Material for this exercise:

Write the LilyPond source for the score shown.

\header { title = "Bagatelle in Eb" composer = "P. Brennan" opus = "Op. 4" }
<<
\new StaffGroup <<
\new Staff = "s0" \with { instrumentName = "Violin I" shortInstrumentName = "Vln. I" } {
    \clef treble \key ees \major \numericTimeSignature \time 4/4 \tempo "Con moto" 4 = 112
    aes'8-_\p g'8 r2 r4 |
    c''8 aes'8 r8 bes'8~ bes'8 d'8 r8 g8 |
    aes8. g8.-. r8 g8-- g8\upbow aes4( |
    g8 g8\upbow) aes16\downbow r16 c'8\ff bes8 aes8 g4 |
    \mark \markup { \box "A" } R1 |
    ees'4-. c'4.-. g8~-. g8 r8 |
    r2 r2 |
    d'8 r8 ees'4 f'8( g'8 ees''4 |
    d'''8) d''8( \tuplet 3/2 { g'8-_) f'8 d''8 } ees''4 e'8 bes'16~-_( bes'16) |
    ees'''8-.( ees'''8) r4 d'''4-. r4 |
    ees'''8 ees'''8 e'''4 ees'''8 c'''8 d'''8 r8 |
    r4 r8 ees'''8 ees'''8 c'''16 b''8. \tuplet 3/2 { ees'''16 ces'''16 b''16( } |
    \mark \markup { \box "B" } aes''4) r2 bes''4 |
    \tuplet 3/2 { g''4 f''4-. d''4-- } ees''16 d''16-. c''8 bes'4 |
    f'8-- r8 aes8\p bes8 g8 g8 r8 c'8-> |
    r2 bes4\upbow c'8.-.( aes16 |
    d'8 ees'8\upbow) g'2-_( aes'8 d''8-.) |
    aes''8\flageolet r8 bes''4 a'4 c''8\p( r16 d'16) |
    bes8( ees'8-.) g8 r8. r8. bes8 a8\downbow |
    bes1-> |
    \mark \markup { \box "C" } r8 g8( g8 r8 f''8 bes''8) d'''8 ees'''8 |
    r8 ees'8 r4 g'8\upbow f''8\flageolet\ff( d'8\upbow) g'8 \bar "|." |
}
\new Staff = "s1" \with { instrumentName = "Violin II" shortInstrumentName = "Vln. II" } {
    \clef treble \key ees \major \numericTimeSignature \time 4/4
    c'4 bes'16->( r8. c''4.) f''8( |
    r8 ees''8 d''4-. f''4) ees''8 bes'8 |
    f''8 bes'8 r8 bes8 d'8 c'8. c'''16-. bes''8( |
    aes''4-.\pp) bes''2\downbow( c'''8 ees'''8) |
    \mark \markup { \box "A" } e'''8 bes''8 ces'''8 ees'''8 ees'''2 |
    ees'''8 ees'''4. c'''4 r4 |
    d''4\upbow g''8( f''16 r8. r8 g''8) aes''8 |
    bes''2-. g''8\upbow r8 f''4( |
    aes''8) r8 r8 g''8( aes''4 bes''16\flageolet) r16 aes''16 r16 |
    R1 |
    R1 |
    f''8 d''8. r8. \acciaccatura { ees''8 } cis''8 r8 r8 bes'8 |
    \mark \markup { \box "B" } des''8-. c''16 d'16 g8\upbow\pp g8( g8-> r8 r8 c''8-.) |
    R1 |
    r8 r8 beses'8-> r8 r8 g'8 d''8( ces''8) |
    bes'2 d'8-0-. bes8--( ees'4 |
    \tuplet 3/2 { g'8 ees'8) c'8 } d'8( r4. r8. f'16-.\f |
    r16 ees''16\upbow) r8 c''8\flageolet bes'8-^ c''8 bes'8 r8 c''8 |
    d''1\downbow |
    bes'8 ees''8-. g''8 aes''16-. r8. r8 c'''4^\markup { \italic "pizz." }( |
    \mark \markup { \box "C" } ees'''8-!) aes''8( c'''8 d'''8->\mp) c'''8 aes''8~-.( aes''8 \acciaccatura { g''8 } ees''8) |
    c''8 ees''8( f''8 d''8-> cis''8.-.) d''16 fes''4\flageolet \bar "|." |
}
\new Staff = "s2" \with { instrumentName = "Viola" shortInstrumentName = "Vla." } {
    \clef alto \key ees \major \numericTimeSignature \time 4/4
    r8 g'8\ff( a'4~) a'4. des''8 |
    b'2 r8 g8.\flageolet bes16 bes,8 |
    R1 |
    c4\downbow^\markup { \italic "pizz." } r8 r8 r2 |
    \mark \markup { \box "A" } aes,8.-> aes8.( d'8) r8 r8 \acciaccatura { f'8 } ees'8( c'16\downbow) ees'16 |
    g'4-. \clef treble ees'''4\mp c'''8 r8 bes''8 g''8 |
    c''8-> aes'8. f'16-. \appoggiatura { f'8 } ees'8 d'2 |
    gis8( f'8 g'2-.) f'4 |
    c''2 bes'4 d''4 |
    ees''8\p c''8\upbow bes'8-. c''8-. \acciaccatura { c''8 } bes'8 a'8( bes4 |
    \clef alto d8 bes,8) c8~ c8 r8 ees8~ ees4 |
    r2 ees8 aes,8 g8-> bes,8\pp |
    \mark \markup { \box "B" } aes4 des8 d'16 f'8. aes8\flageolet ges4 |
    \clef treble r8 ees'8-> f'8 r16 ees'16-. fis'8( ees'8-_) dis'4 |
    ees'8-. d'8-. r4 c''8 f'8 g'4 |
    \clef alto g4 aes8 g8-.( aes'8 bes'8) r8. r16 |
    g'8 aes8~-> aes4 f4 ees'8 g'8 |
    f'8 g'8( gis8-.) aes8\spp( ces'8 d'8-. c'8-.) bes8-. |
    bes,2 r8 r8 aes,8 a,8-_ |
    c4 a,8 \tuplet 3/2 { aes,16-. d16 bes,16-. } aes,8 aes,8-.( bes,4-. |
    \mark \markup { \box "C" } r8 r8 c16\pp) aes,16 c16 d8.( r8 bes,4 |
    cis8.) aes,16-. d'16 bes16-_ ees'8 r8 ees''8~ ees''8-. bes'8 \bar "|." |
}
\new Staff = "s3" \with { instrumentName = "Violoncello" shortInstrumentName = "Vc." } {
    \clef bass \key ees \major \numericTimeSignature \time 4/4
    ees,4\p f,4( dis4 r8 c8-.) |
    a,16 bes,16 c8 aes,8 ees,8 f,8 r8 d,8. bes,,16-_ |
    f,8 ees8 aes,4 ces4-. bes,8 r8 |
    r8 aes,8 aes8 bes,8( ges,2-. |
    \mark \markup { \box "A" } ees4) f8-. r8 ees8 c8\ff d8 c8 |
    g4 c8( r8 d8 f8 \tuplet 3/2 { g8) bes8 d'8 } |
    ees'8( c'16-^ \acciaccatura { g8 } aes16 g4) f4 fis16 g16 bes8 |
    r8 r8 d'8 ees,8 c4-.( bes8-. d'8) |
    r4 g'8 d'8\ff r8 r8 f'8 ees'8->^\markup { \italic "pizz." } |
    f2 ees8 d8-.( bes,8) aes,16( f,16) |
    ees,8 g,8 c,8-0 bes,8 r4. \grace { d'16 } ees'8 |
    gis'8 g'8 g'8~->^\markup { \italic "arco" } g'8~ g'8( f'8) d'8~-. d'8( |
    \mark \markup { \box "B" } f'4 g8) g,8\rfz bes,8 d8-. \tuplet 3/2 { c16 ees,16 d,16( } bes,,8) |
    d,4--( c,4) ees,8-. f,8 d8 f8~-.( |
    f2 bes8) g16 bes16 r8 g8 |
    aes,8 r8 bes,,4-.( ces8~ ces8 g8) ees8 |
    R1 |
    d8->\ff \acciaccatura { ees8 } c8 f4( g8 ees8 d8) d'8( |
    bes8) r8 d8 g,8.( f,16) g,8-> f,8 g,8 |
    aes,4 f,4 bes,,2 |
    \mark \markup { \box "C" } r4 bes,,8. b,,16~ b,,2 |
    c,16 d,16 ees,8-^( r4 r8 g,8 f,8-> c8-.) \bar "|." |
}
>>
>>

Your objective: Keep only the lines of the records that contain the string "pizz", and copy each one out.

Finished exercise:
    bes'8 ees''8-. g''8 aes''16-. r8. r8 c'''4^\markup { \italic "pizz." }( |
    c4\downbow^\markup { \italic "pizz." } r8 r8 r2 |
    r4 g'8 d'8\ff r8 r8 f'8 ees'8->^\markup { \italic "pizz." } |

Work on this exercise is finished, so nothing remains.